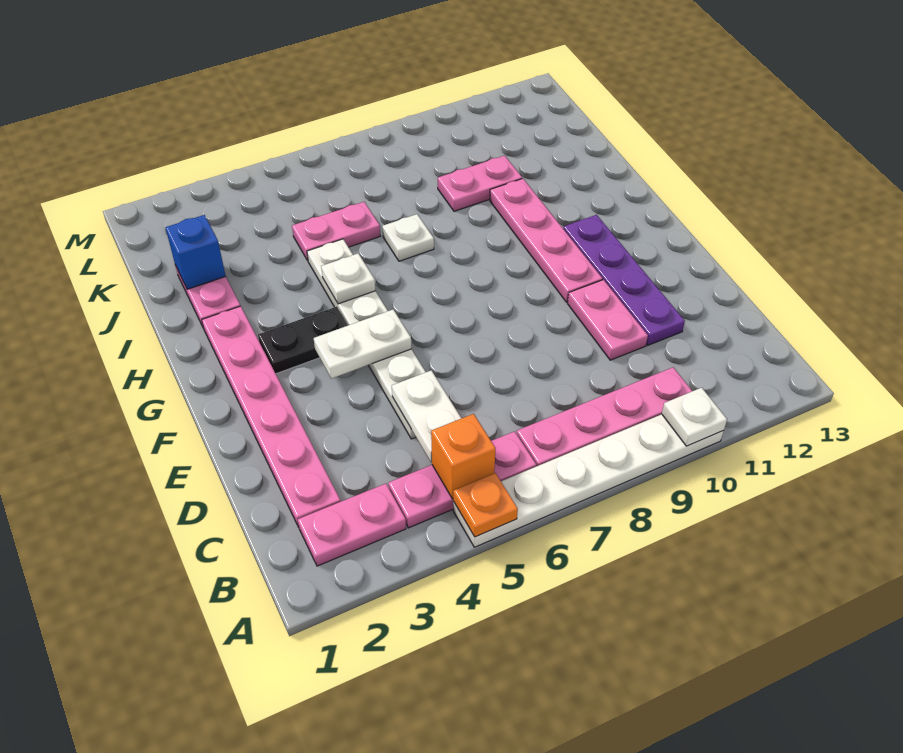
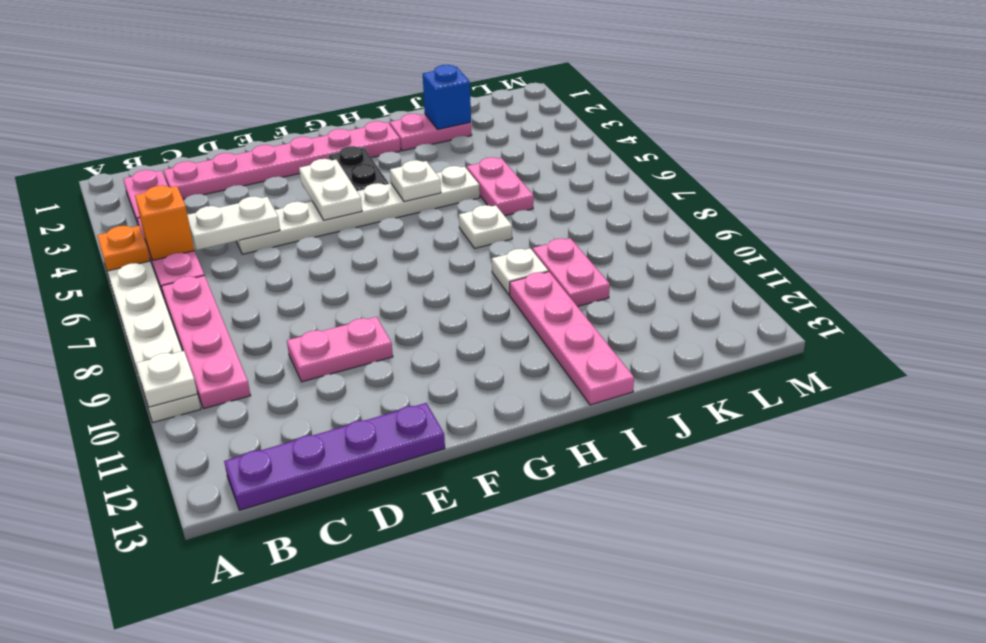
purple plate D11:G11 level 1 -> purple plate B13:E13 level 1
pink plate F10:I10 level 1 -> pink plate I10:I13 level 1
none -> white plate I9 level 1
━━━━━━━━━━━━━━━━━━━━
_TASK_: The whole listing must be restated word for word. Leave out any pictures.

_ANSWER TO THE PROBLEM_:
purple plate D11:G11 level 1 -> purple plate B13:E13 level 1
pink plate F10:I10 level 1 -> pink plate I10:I13 level 1
none -> white plate I9 level 1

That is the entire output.